─── Extracted data ───
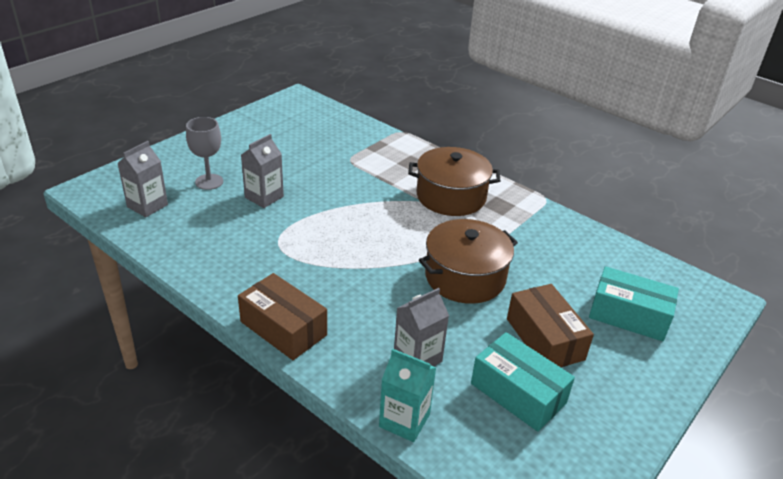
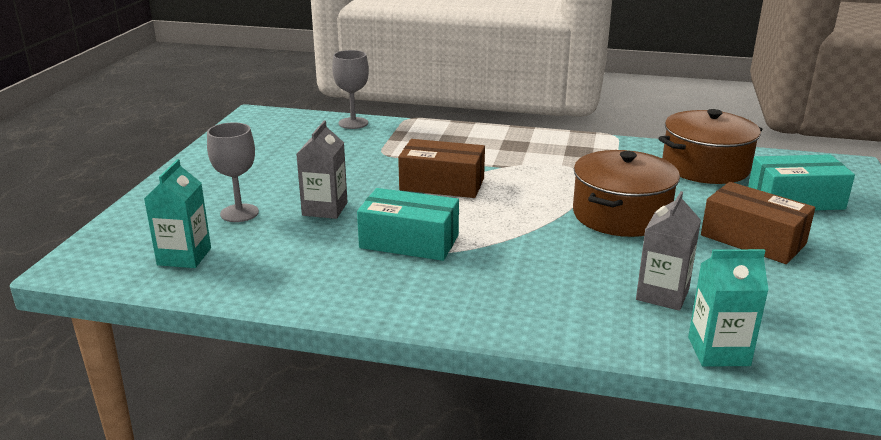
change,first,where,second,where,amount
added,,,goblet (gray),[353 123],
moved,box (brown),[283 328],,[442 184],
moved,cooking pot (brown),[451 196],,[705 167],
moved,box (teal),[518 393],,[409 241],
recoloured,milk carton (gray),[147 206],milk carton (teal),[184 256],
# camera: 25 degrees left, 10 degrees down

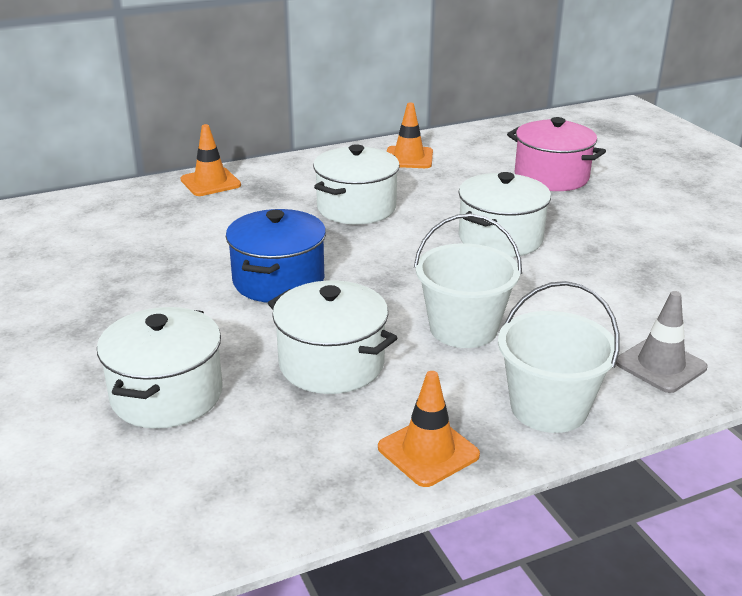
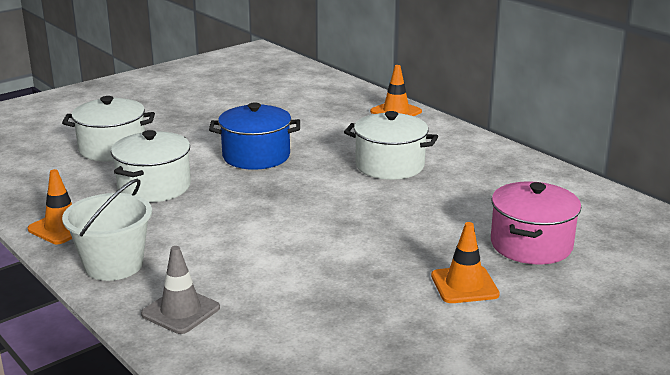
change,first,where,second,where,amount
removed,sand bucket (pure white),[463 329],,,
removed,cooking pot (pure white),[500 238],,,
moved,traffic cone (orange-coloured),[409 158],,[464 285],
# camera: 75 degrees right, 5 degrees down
───
─── Extracted data ───
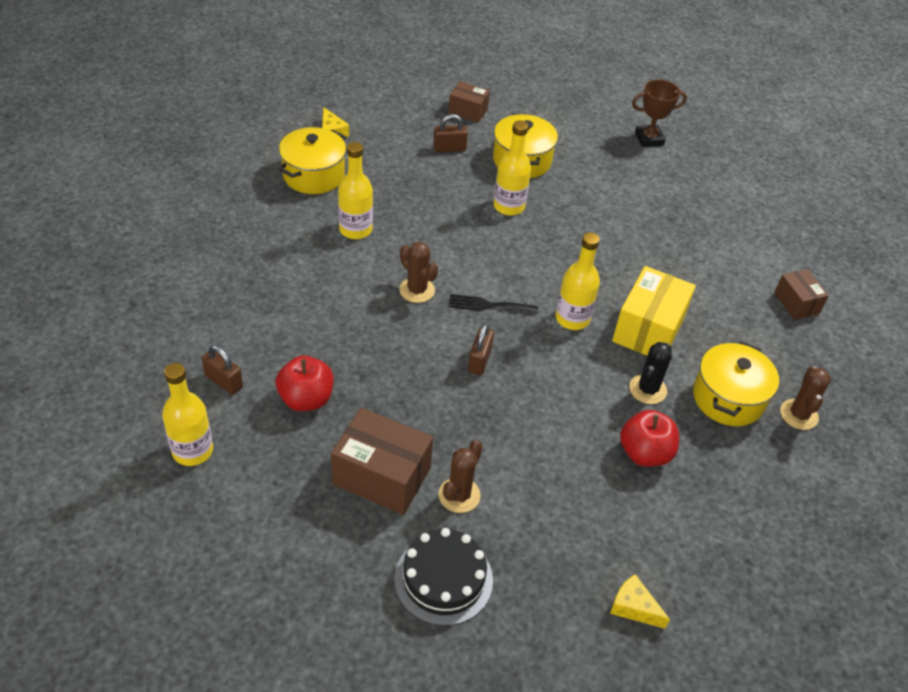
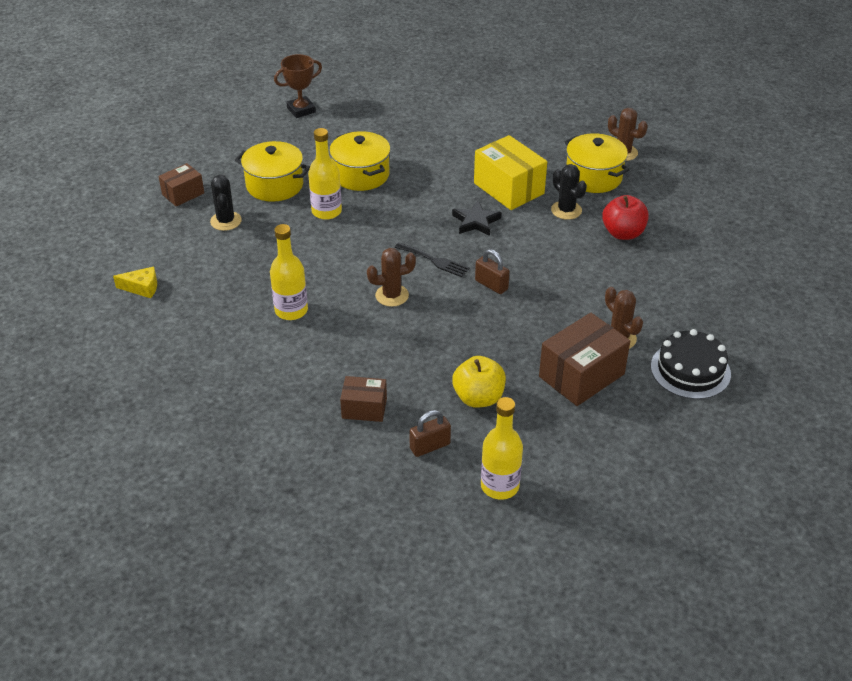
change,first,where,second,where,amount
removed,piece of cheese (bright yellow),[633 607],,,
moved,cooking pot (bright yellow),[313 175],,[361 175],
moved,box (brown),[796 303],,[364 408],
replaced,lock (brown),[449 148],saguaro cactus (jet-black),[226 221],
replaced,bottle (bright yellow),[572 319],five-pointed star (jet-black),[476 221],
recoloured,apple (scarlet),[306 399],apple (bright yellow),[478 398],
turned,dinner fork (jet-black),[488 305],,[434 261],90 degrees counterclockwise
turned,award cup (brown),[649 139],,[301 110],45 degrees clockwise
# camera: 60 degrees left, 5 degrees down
───
─── Extracted data ───
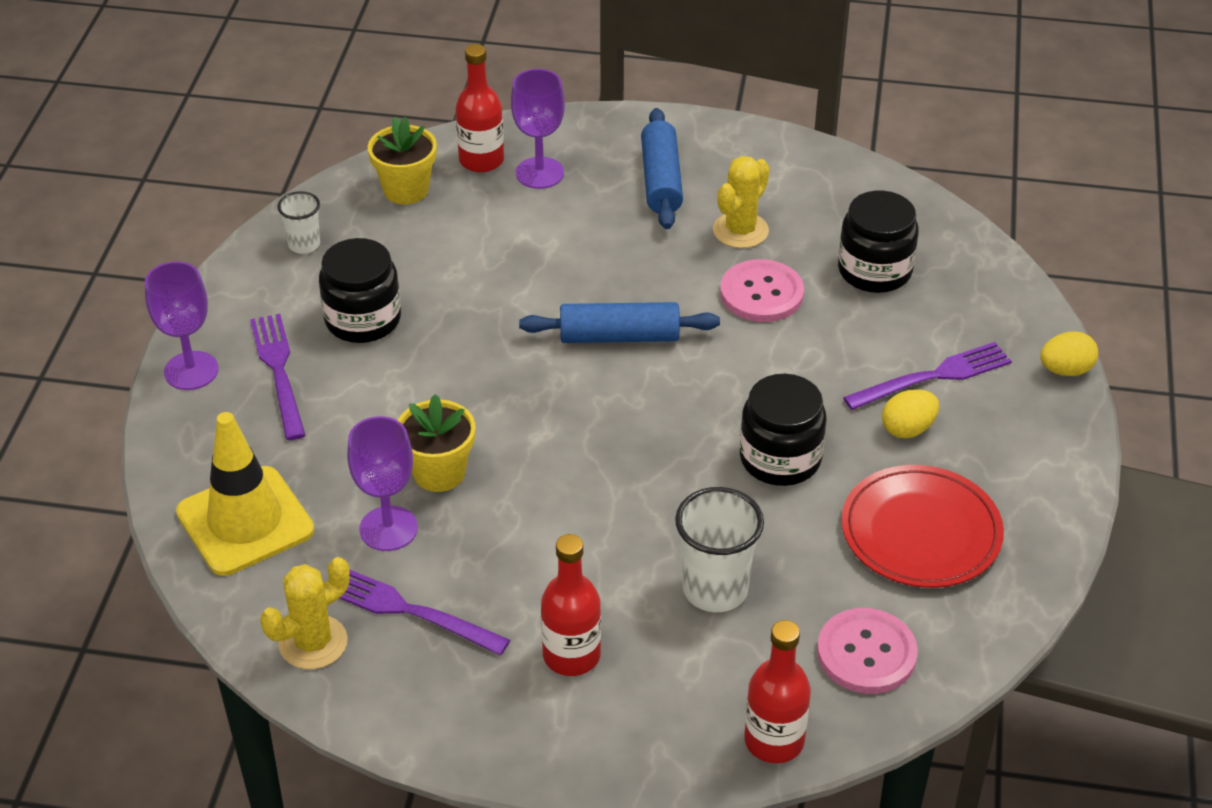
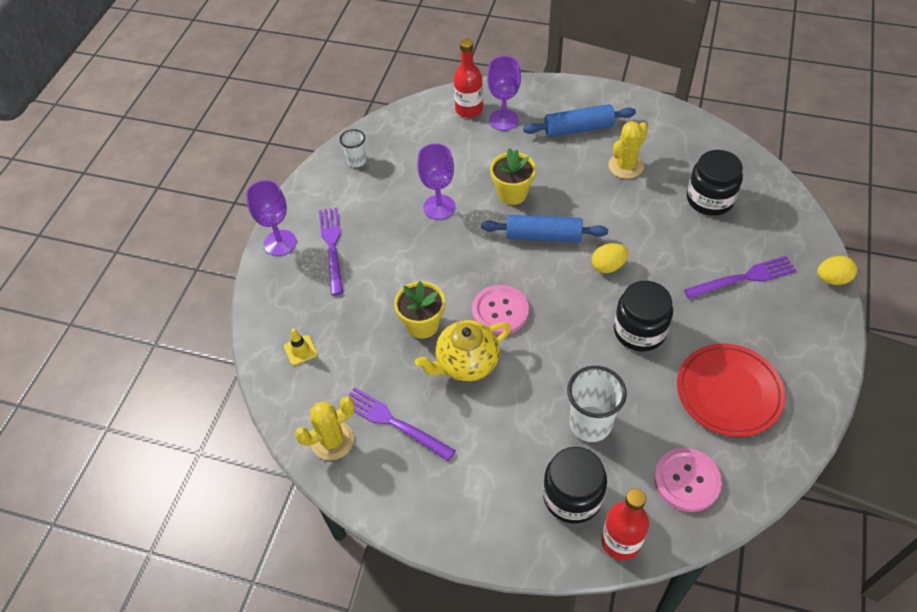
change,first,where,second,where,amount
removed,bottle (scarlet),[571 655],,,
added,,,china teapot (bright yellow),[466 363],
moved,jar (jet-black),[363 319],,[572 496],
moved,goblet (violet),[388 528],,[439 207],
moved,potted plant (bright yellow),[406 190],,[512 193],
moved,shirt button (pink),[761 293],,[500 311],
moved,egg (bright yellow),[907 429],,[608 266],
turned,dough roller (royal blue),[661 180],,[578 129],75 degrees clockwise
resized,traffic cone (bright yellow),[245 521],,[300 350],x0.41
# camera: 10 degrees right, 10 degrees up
───
Both end lines included, restate word for word the lines above from the line with "moved,shirt button (pink),[761" to the line with "# camera: 10 degrees right, 10 degrees up", and nothing else.

moved,shirt button (pink),[761 293],,[500 311],
moved,egg (bright yellow),[907 429],,[608 266],
turned,dough roller (royal blue),[661 180],,[578 129],75 degrees clockwise
resized,traffic cone (bright yellow),[245 521],,[300 350],x0.41
# camera: 10 degrees right, 10 degrees up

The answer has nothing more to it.